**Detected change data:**
---+---
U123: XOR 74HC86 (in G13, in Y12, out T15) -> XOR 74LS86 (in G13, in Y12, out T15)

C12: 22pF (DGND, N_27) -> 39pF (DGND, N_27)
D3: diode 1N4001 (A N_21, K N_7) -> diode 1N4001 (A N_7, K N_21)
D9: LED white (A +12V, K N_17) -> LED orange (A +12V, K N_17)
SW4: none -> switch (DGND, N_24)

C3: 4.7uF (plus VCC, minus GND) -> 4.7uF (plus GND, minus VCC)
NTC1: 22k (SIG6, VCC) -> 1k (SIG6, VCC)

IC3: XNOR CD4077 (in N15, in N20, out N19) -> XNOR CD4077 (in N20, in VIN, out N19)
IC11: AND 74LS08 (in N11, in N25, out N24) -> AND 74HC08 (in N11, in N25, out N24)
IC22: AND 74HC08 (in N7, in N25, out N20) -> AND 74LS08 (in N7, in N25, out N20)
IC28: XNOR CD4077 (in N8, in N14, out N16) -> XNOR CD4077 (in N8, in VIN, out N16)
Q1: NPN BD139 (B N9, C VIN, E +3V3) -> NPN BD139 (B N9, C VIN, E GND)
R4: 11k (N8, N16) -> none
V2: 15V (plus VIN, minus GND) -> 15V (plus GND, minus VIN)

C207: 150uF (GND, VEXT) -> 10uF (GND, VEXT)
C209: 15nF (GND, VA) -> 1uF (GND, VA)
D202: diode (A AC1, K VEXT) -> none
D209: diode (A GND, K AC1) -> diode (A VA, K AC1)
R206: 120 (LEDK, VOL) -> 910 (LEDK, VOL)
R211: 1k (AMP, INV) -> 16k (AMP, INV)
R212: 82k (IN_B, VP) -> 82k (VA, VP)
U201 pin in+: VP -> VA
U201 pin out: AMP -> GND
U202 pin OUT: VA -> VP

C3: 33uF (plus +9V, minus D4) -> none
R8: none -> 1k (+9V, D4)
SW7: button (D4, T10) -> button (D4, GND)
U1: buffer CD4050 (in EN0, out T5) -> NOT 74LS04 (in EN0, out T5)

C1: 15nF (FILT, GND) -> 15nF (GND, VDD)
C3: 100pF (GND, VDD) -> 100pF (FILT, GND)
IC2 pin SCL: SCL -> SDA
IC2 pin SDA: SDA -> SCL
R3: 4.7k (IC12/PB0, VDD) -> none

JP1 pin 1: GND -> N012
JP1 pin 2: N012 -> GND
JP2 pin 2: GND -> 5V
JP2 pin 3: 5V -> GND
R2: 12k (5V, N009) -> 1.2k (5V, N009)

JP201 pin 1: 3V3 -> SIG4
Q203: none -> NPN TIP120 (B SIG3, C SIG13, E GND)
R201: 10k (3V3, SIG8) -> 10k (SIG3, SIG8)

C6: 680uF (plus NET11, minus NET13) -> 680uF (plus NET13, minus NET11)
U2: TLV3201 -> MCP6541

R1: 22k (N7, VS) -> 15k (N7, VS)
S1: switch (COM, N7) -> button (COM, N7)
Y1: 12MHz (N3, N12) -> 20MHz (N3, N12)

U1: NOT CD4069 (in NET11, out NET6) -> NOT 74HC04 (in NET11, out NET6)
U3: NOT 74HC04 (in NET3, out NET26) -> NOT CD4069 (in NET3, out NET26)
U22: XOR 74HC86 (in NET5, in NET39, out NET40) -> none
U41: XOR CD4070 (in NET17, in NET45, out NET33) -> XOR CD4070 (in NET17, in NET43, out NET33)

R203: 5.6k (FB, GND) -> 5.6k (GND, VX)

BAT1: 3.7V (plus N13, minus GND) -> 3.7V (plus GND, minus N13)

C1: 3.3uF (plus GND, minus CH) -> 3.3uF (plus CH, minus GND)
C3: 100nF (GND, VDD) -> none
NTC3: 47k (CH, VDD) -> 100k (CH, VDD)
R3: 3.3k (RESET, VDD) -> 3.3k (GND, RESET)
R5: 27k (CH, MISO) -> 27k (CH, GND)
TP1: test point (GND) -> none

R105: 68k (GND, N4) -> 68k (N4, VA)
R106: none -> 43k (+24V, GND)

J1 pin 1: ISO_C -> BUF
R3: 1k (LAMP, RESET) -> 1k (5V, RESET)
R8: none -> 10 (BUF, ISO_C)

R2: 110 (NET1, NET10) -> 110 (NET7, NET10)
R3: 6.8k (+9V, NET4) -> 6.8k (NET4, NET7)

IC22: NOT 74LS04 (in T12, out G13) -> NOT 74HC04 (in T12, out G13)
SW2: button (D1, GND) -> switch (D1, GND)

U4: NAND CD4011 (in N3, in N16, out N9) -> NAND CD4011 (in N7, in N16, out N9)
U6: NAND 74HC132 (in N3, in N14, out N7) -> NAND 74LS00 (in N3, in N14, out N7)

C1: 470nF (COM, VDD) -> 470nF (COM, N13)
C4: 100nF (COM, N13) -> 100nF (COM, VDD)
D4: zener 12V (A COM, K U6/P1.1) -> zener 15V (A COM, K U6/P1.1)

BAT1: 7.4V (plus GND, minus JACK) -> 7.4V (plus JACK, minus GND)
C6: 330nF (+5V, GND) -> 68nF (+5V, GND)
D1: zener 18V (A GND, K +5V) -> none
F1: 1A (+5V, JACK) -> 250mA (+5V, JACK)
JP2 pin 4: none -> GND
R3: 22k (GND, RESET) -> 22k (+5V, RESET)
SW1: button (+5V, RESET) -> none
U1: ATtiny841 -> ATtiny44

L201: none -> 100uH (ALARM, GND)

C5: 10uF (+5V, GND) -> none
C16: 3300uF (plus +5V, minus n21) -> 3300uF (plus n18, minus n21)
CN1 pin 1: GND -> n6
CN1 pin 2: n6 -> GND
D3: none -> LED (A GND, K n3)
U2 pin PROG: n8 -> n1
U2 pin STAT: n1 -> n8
---+---
**TASK DIRECTIONS:** Your answer should consist of each line above in which "switch" appears.

**OUTPUT OF THE EXERCISE:**
SW4: none -> switch (DGND, N_24)
S1: switch (COM, N7) -> button (COM, N7)
SW2: button (D1, GND) -> switch (D1, GND)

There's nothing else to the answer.